== Record extracts

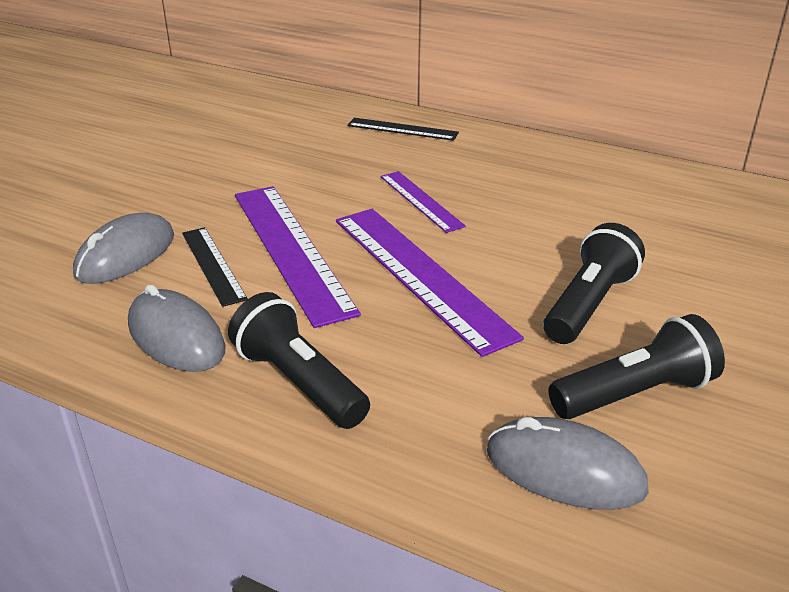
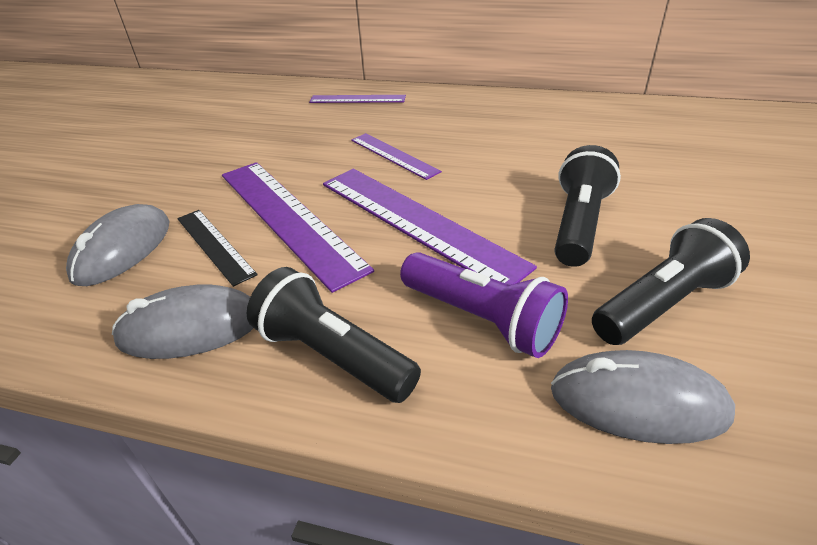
camera: 10 degrees left, 5 degrees up
(176, 337) = (191, 328): grey mouse -> grey mouse turned 45 degrees counterclockwise
(402, 129) = (357, 99): black ruler -> purple ruler
(449, 376) = (481, 319): none -> purple flashlight

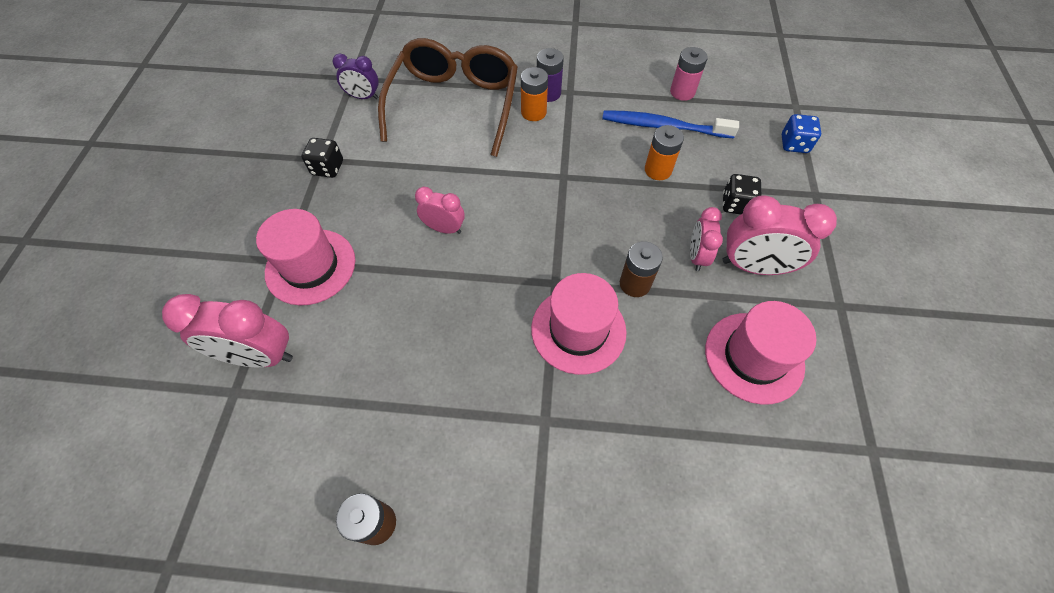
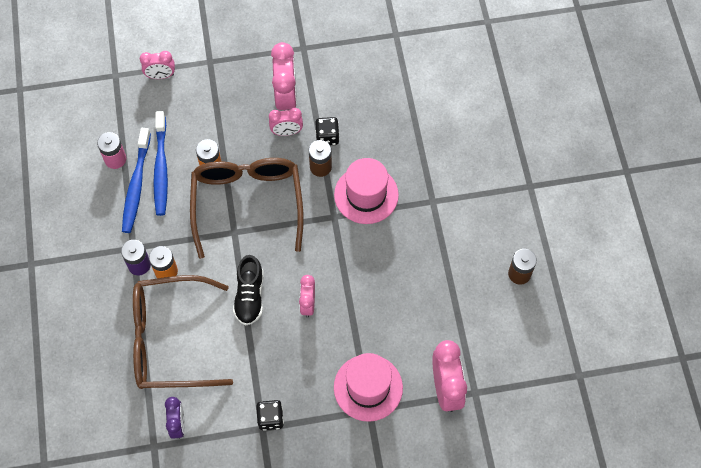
camera: 105 degrees left, 5 degrees up
(476, 176) = (250, 296): none -> black shoe
(599, 195) = (247, 203): none -> brown glasses
(645, 104) = (136, 185): none -> blue toothbrush
(736, 204) = (233, 111): black dice -> black dice (327, 137)
(754, 357) = (355, 94): pink hat -> none
(794, 144) = (160, 76): blue dice -> pink clock

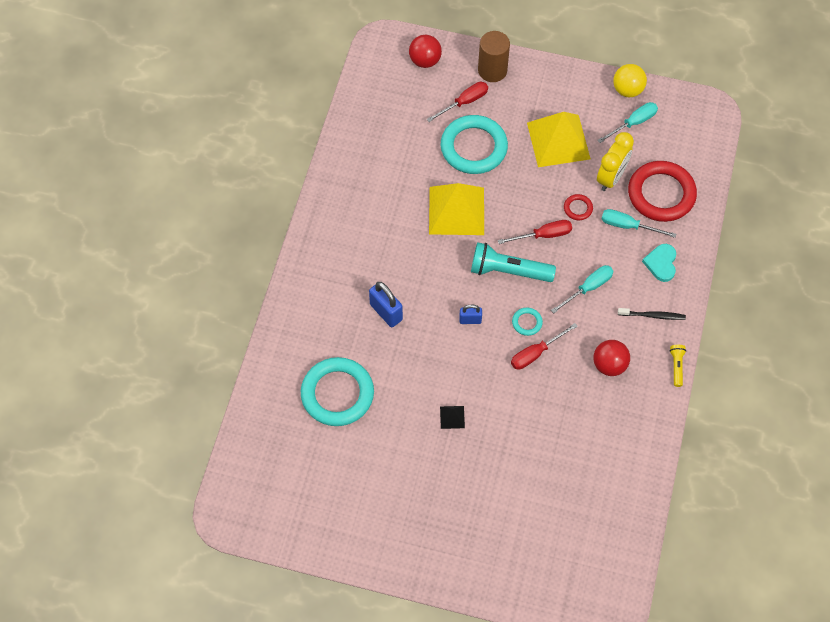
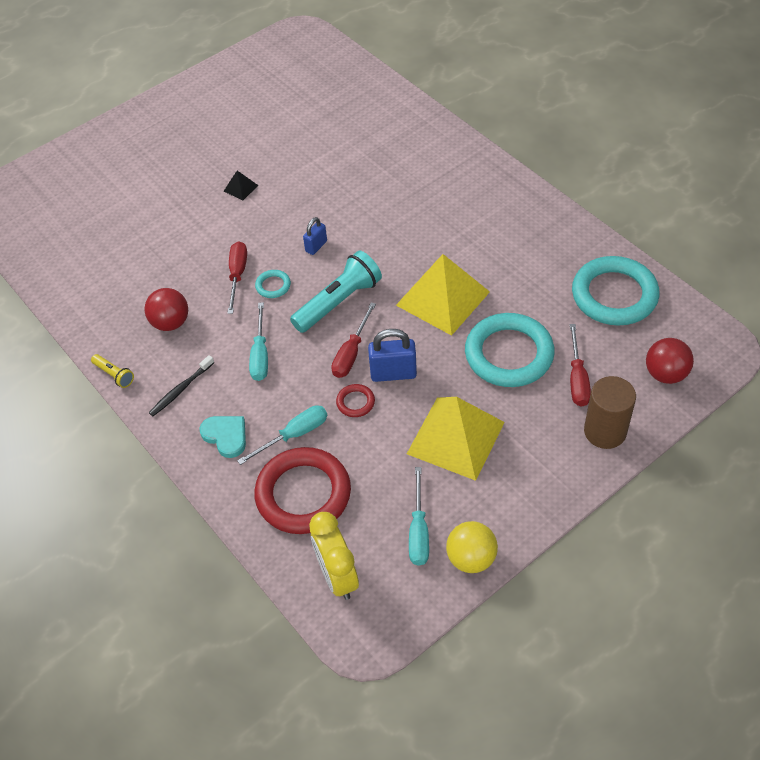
camera: 130 degrees right, 10 degrees down
(337, 394) = (334, 129): turquoise ring -> turquoise ring (614, 295)
(386, 312) = (380, 193): blue padlock -> blue padlock (393, 373)
(611, 177) = (366, 458): yellow clock -> yellow clock (337, 576)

====

Exercise objective
Report how many lines in the records hold the word "camera", giving the number and nothing else.

Written answer
3